RECORDS FOR THE TASK:
+++
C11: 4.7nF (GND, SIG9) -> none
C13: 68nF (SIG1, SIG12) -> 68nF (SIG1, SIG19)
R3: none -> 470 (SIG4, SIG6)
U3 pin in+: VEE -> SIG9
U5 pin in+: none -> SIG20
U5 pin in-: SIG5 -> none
+++
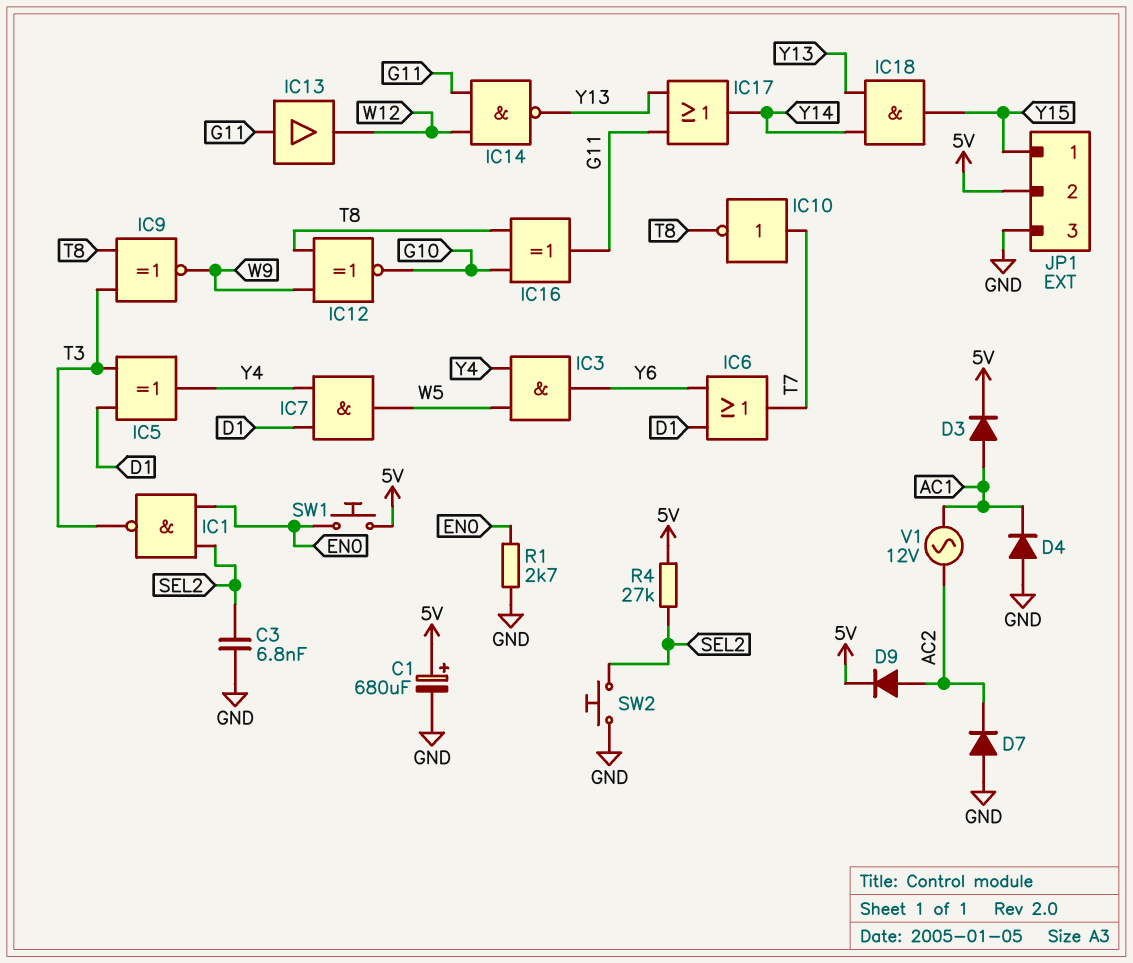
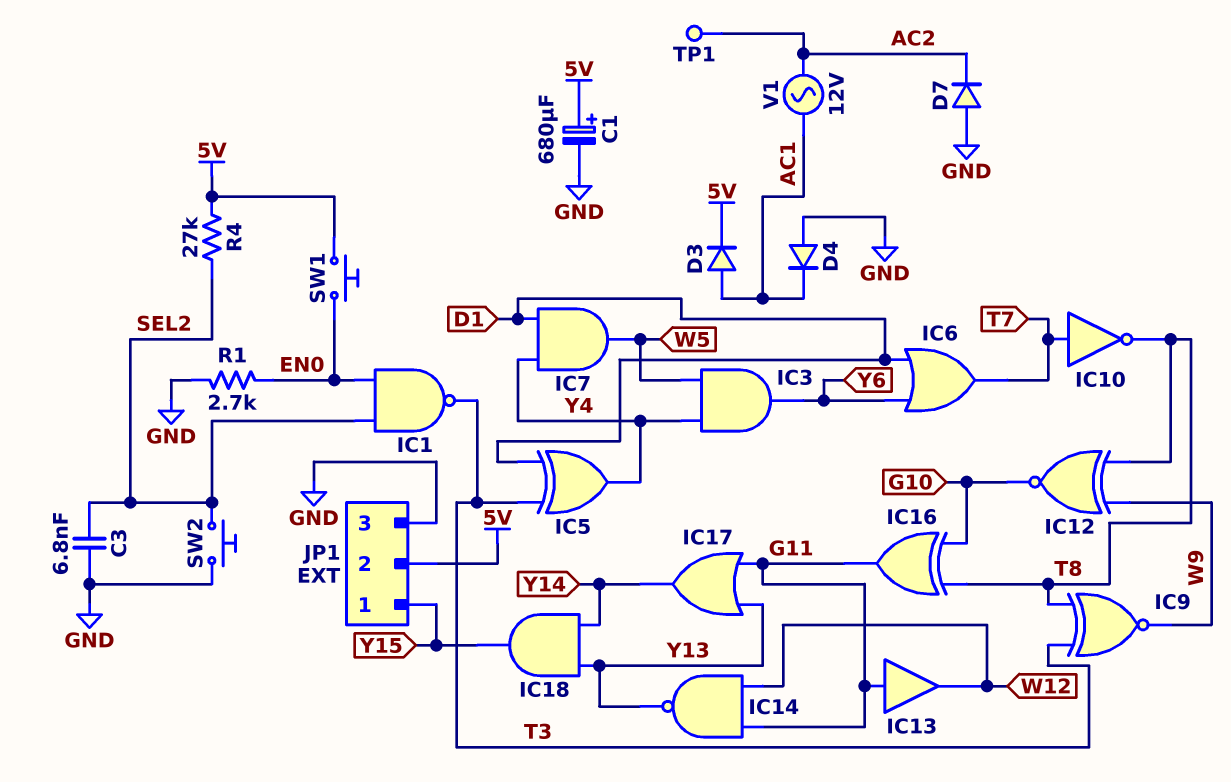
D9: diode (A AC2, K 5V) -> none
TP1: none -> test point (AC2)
+++
TASK REQUIREMENTS:
Restate word for word the lines in the material above from the one with "C11: 4.7nF (GND, SIG9) -> none" to the one with "U5 pin in-: SIG5 -> none"; both of those lines count, and nothing else does.

REPLY:
C11: 4.7nF (GND, SIG9) -> none
C13: 68nF (SIG1, SIG12) -> 68nF (SIG1, SIG19)
R3: none -> 470 (SIG4, SIG6)
U3 pin in+: VEE -> SIG9
U5 pin in+: none -> SIG20
U5 pin in-: SIG5 -> none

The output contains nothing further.